(Extracted data entries)
* * *

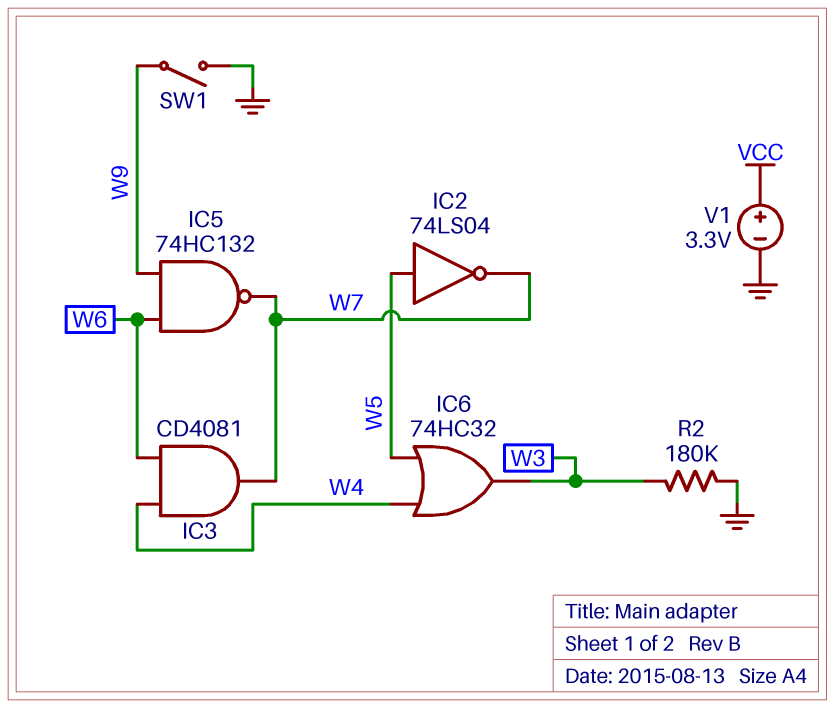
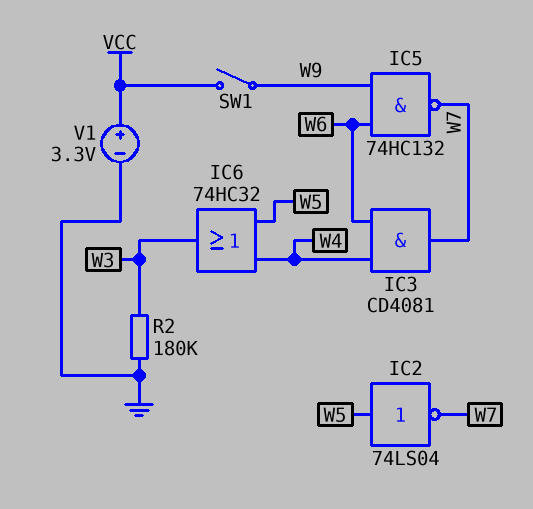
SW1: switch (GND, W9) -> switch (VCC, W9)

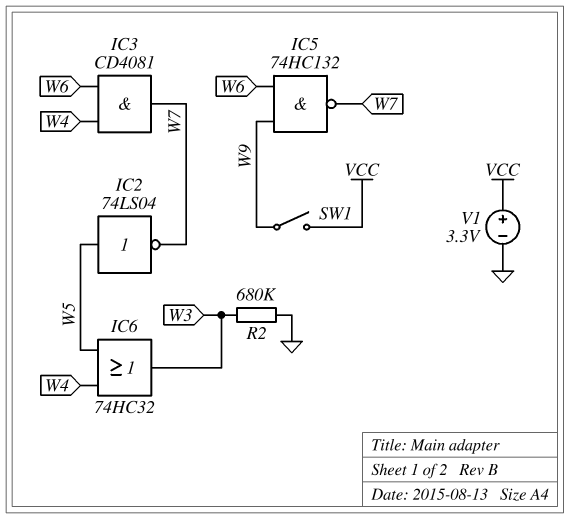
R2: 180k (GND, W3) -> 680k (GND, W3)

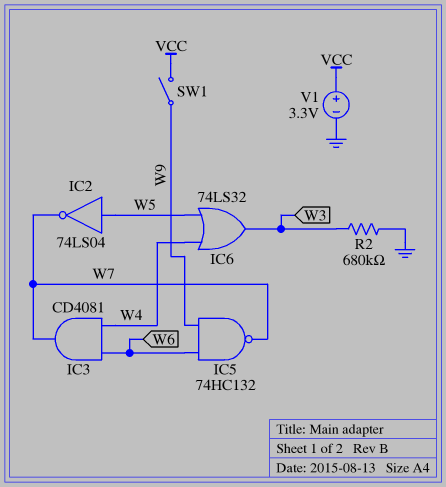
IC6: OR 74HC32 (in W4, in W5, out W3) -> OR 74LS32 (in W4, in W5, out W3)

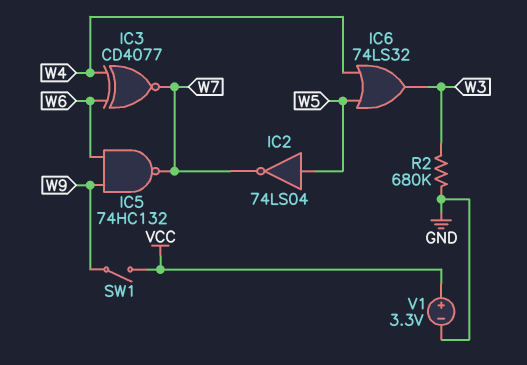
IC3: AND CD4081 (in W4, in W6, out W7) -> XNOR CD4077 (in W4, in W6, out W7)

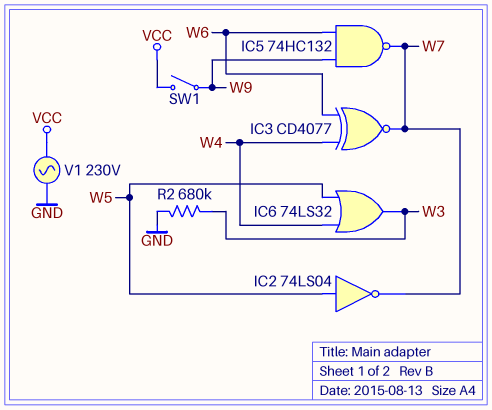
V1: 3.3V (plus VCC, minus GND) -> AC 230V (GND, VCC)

* * *

- Work required: Retype the records above exactly, starting at the line that contains "IC3: AND CD4081" and going through the last line, and leave out any pictures.

- Finished task:
IC3: AND CD4081 (in W4, in W6, out W7) -> XNOR CD4077 (in W4, in W6, out W7)

V1: 3.3V (plus VCC, minus GND) -> AC 230V (GND, VCC)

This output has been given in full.